→ **The problem**: From the material below, return every line that includes "spray".
-------
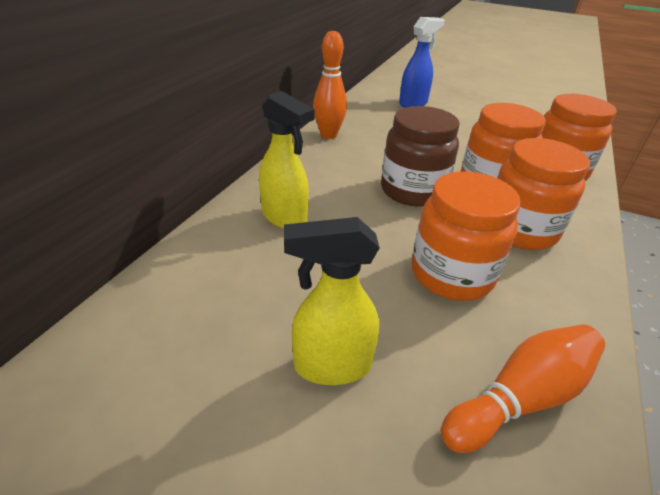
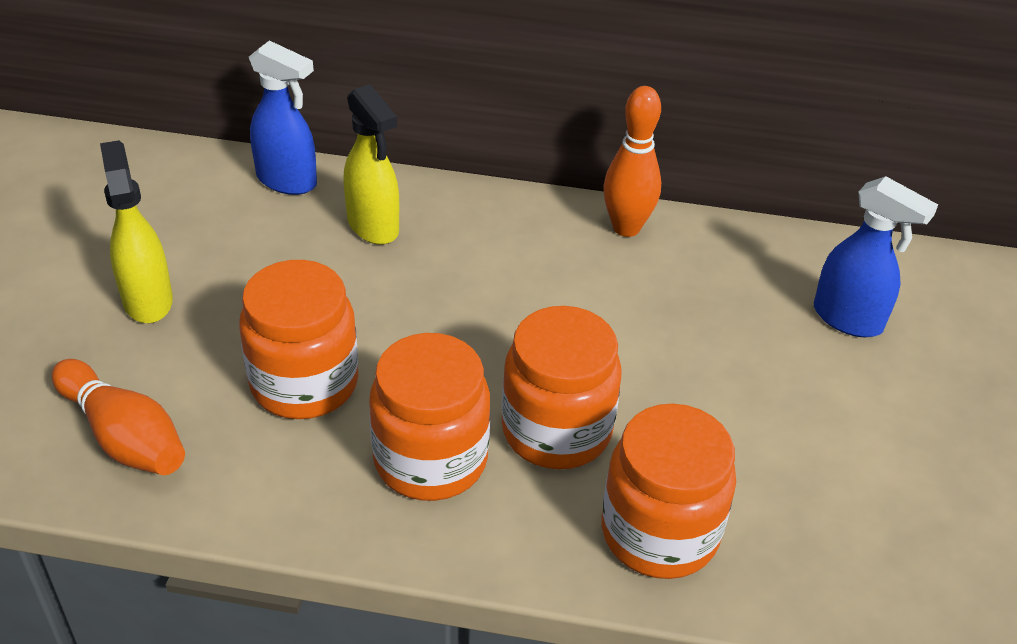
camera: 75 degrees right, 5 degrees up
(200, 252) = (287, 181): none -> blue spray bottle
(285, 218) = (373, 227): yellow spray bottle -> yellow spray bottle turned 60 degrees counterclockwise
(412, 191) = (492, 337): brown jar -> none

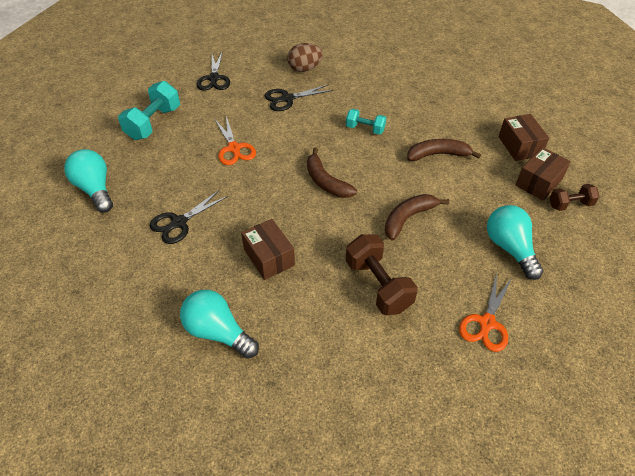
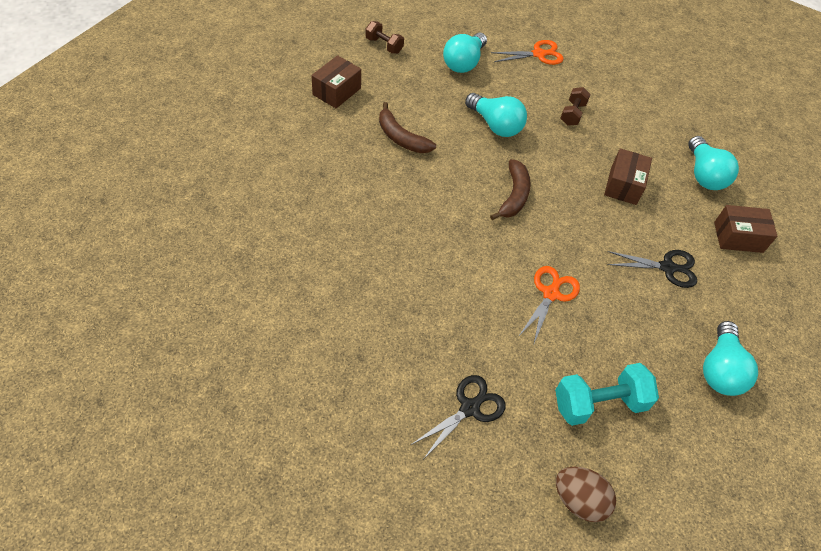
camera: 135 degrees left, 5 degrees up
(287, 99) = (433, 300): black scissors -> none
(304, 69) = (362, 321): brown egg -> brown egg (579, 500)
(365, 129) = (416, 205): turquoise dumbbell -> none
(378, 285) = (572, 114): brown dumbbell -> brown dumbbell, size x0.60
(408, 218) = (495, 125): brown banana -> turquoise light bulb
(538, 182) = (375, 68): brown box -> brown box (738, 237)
-------
→ **Reply**:
(200, 252) = (287, 181): none -> blue spray bottle
(285, 218) = (373, 227): yellow spray bottle -> yellow spray bottle turned 60 degrees counterclockwise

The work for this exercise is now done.